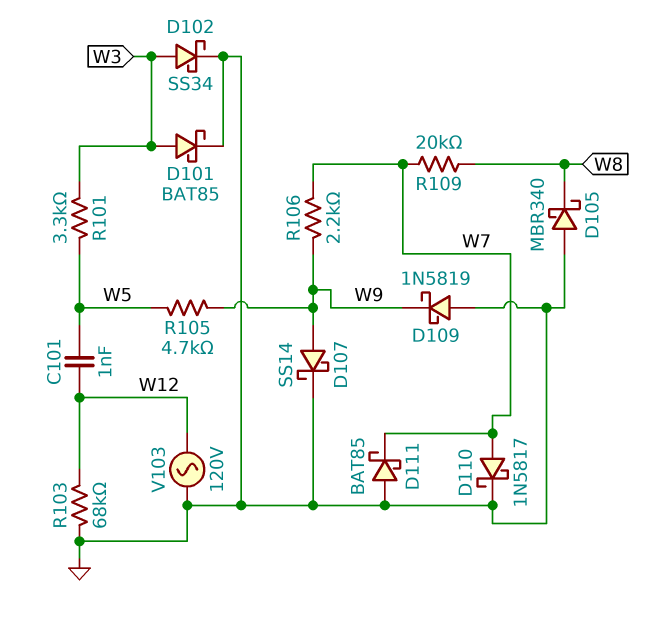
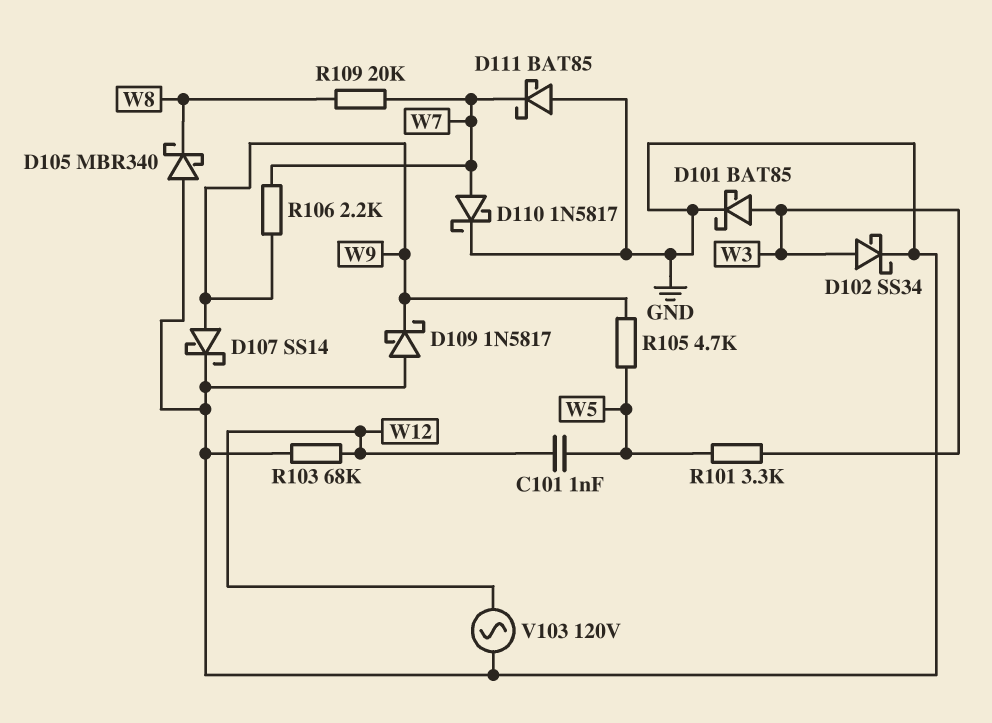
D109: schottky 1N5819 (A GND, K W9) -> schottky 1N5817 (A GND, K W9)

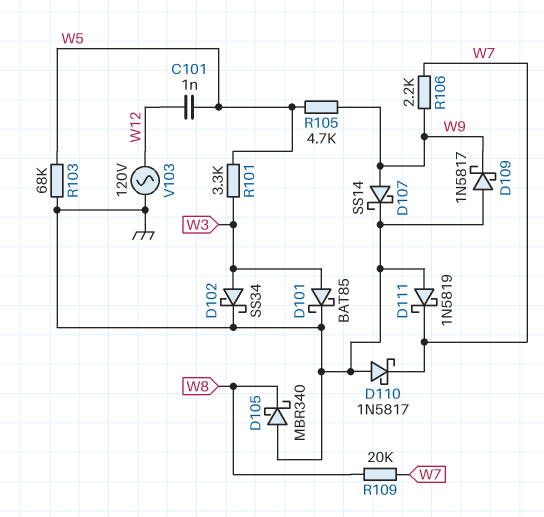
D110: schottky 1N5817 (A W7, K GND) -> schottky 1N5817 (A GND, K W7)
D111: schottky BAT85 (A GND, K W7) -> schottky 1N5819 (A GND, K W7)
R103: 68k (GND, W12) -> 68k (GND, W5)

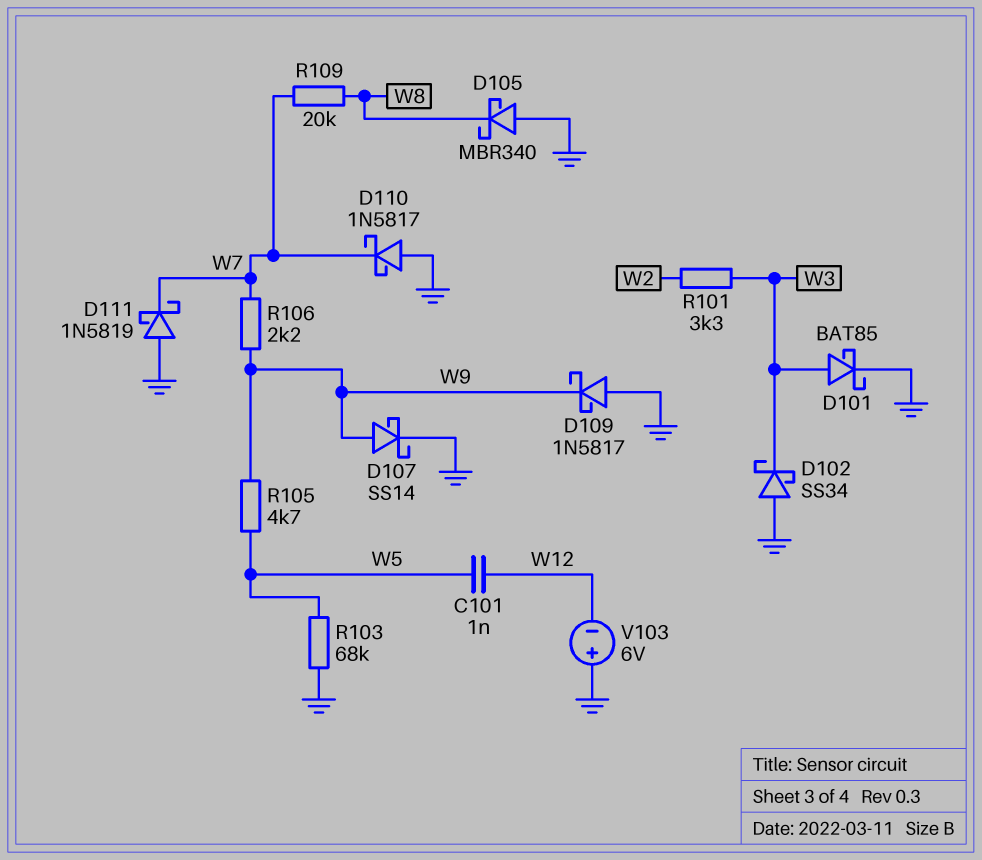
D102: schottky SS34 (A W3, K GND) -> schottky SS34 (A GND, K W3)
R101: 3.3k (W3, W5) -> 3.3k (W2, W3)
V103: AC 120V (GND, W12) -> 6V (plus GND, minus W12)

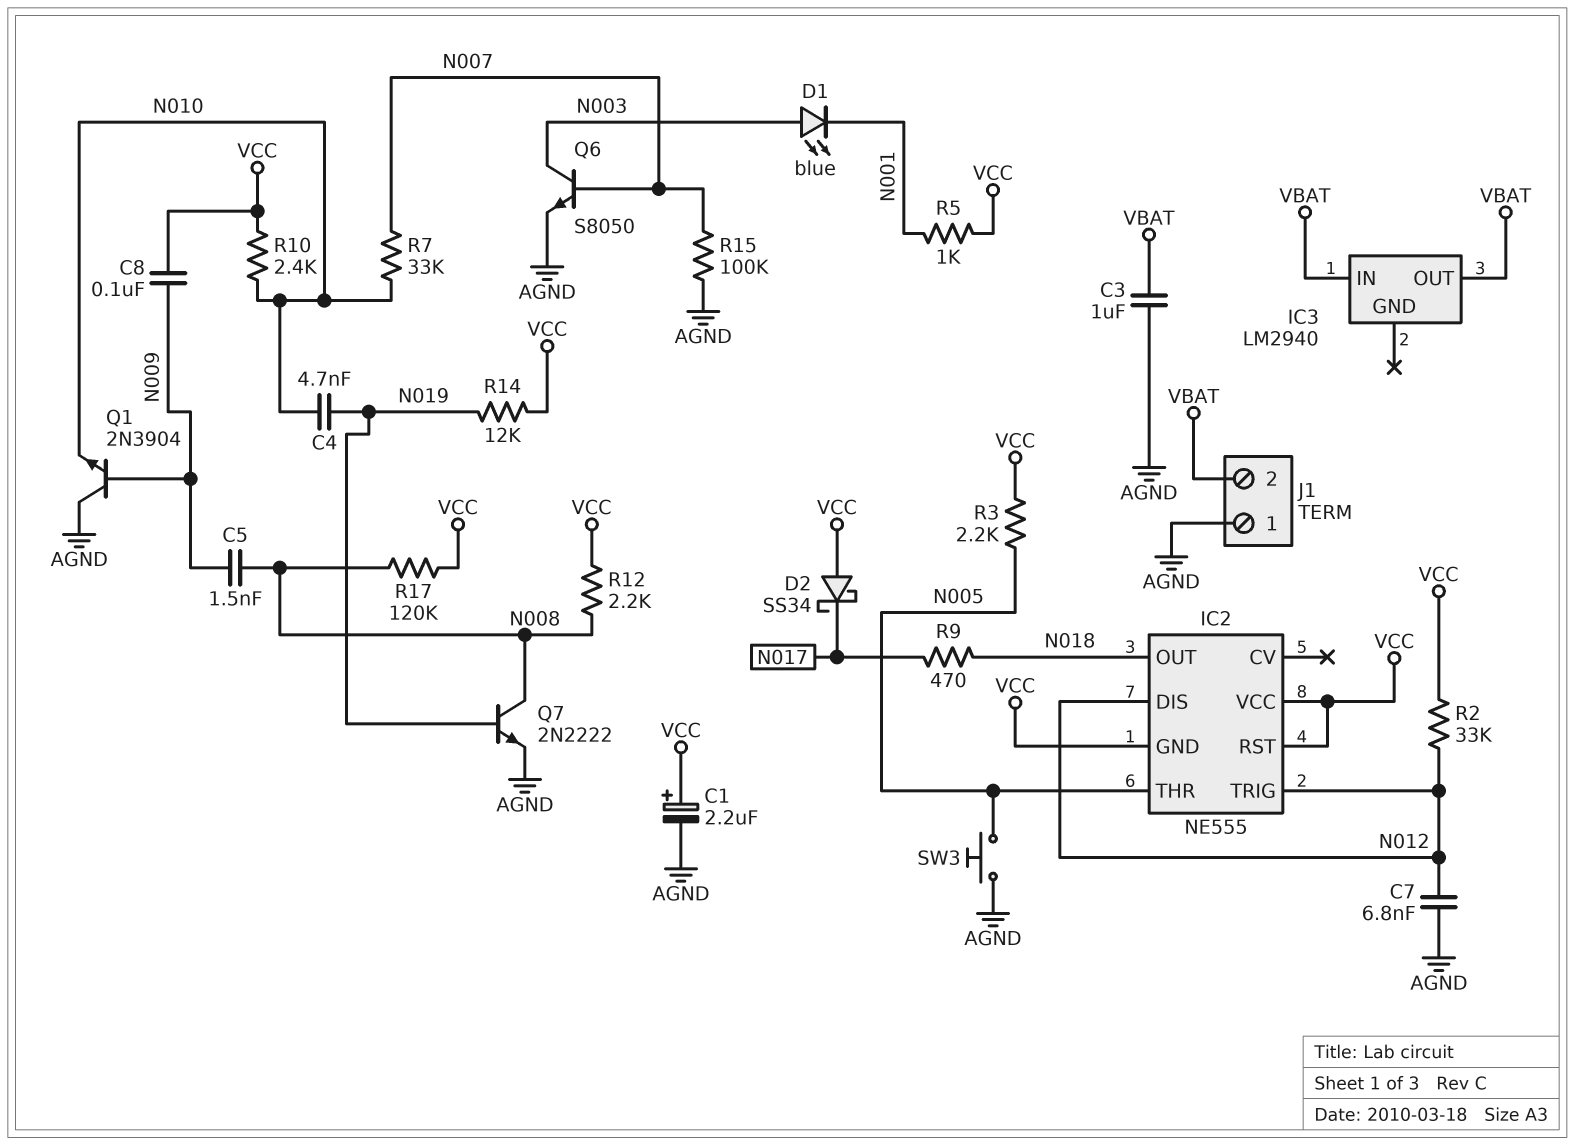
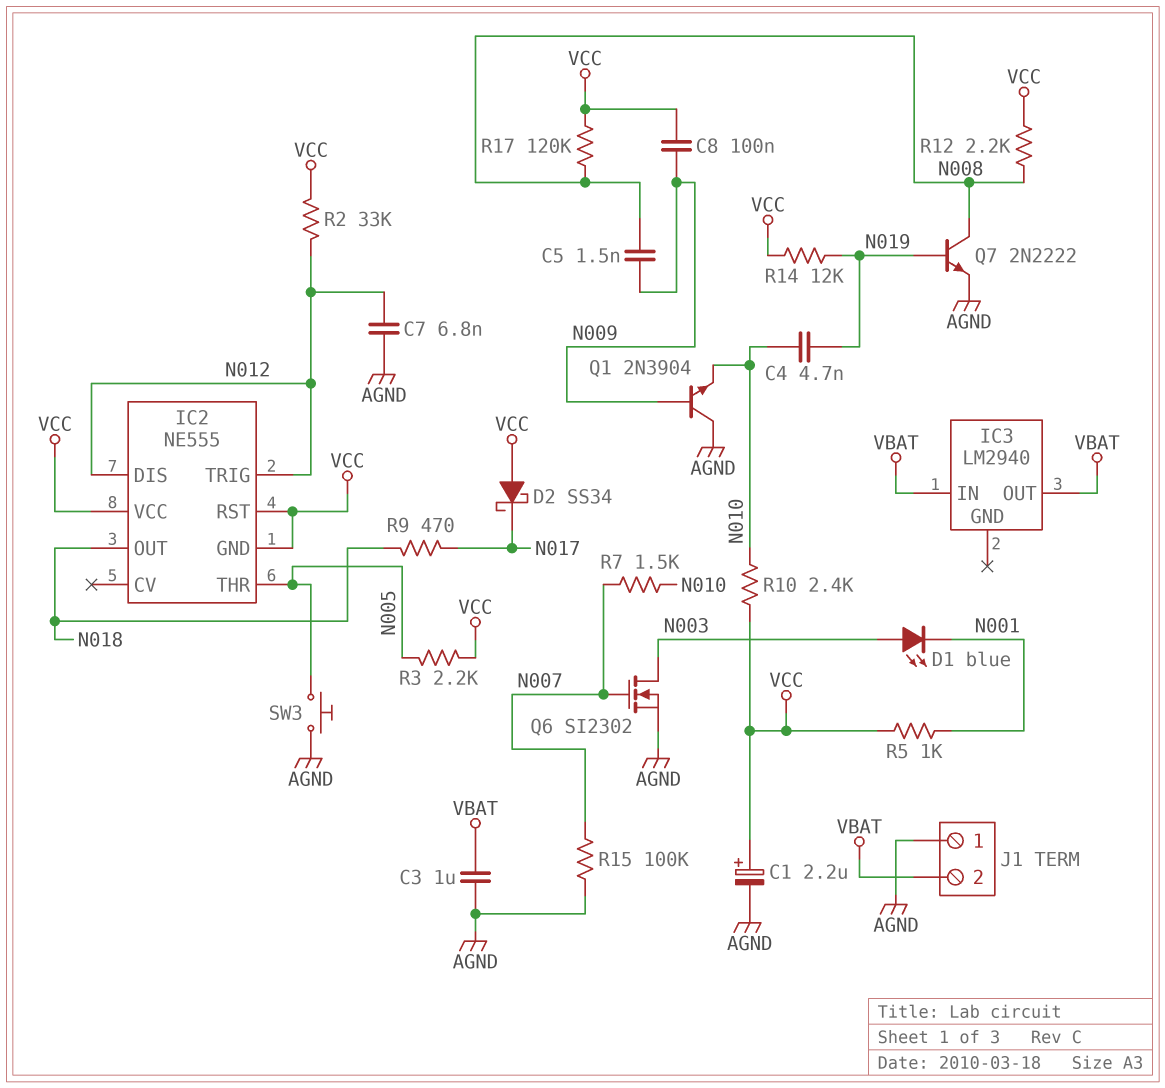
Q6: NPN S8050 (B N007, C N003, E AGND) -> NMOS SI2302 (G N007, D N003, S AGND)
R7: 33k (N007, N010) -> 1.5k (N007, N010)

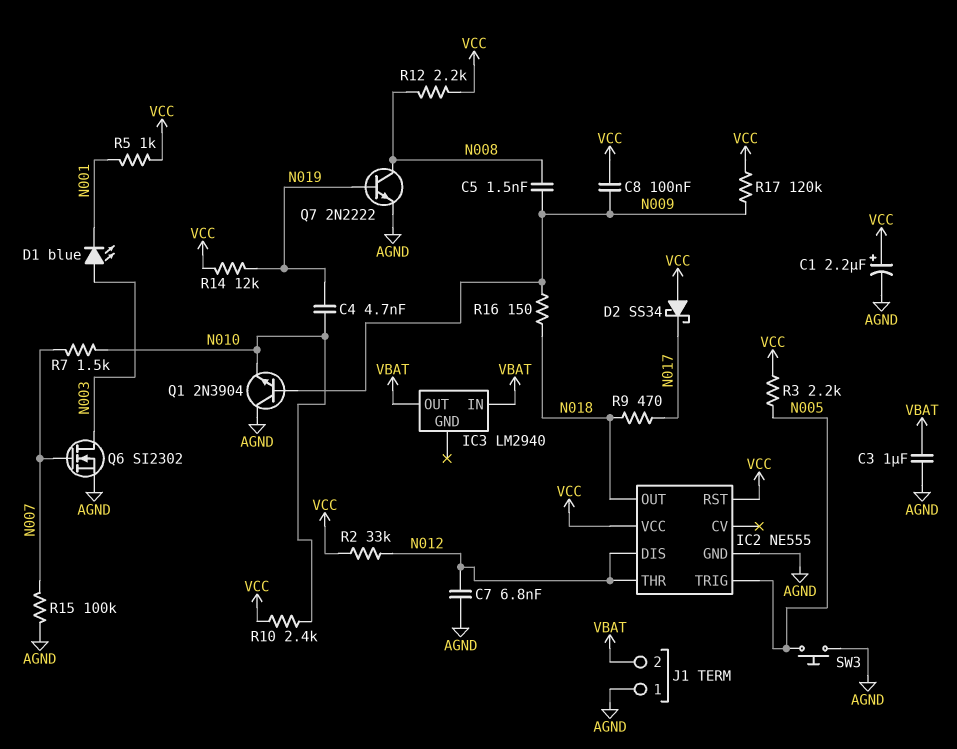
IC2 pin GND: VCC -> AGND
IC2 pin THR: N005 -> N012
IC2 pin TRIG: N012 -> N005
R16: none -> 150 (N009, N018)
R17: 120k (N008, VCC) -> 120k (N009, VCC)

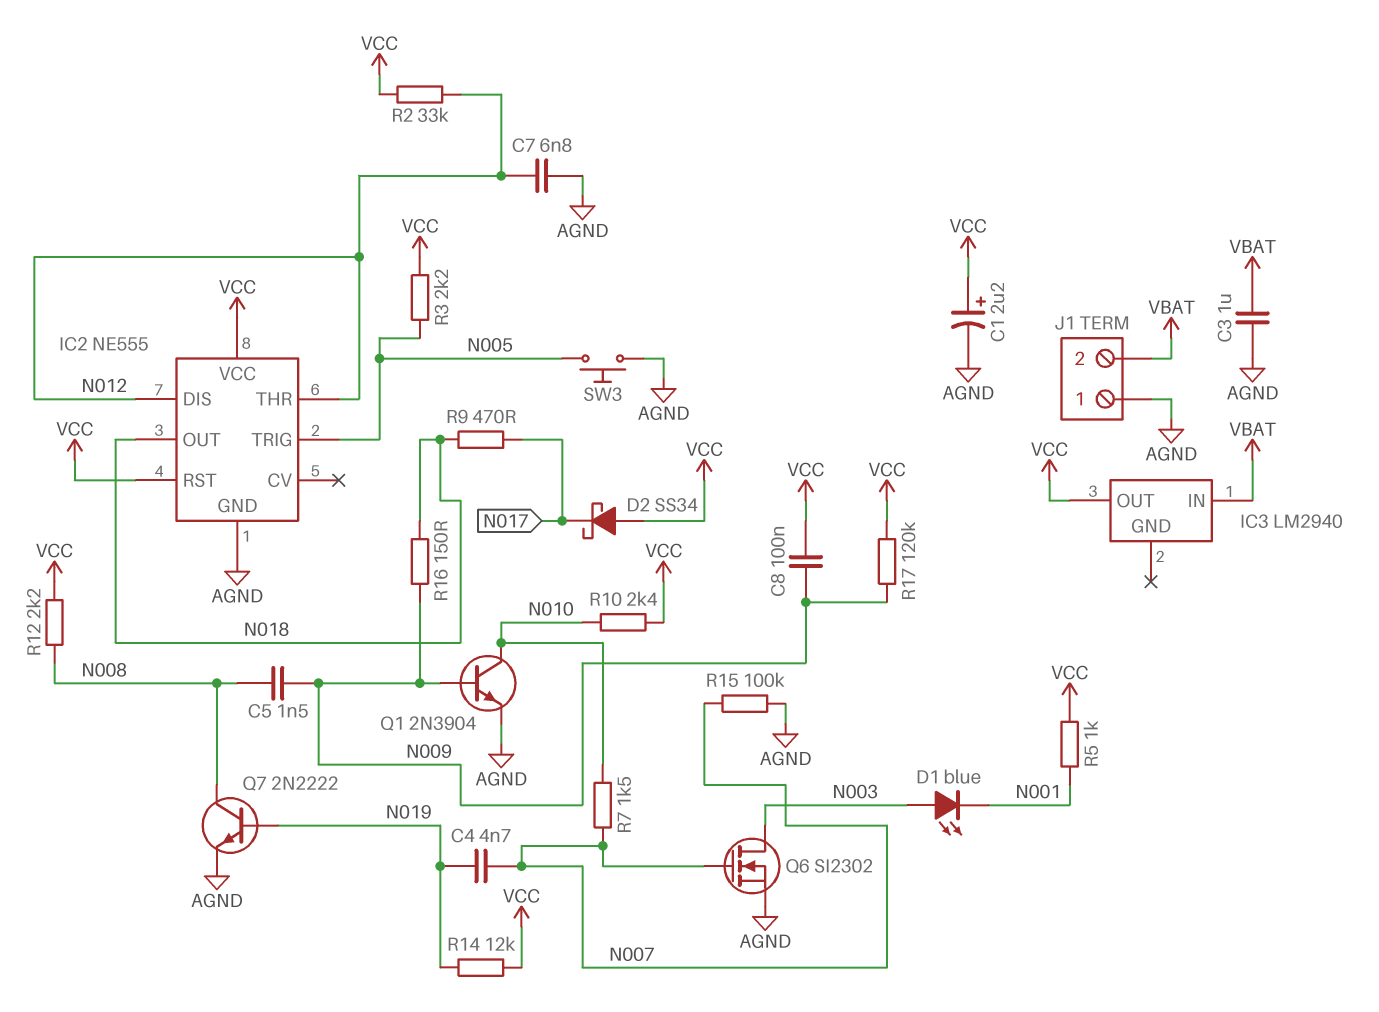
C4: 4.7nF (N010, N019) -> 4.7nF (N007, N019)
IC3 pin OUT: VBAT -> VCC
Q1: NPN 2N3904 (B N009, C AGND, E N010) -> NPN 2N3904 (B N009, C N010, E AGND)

◆ ◆ ◆ ◆ ◆

* Activity: In your copy of the data above, leave out the pictures and repeat everything else exactly.

* Completed task:
D109: schottky 1N5819 (A GND, K W9) -> schottky 1N5817 (A GND, K W9)

D110: schottky 1N5817 (A W7, K GND) -> schottky 1N5817 (A GND, K W7)
D111: schottky BAT85 (A GND, K W7) -> schottky 1N5819 (A GND, K W7)
R103: 68k (GND, W12) -> 68k (GND, W5)

D102: schottky SS34 (A W3, K GND) -> schottky SS34 (A GND, K W3)
R101: 3.3k (W3, W5) -> 3.3k (W2, W3)
V103: AC 120V (GND, W12) -> 6V (plus GND, minus W12)

Q6: NPN S8050 (B N007, C N003, E AGND) -> NMOS SI2302 (G N007, D N003, S AGND)
R7: 33k (N007, N010) -> 1.5k (N007, N010)

IC2 pin GND: VCC -> AGND
IC2 pin THR: N005 -> N012
IC2 pin TRIG: N012 -> N005
R16: none -> 150 (N009, N018)
R17: 120k (N008, VCC) -> 120k (N009, VCC)

C4: 4.7nF (N010, N019) -> 4.7nF (N007, N019)
IC3 pin OUT: VBAT -> VCC
Q1: NPN 2N3904 (B N009, C AGND, E N010) -> NPN 2N3904 (B N009, C N010, E AGND)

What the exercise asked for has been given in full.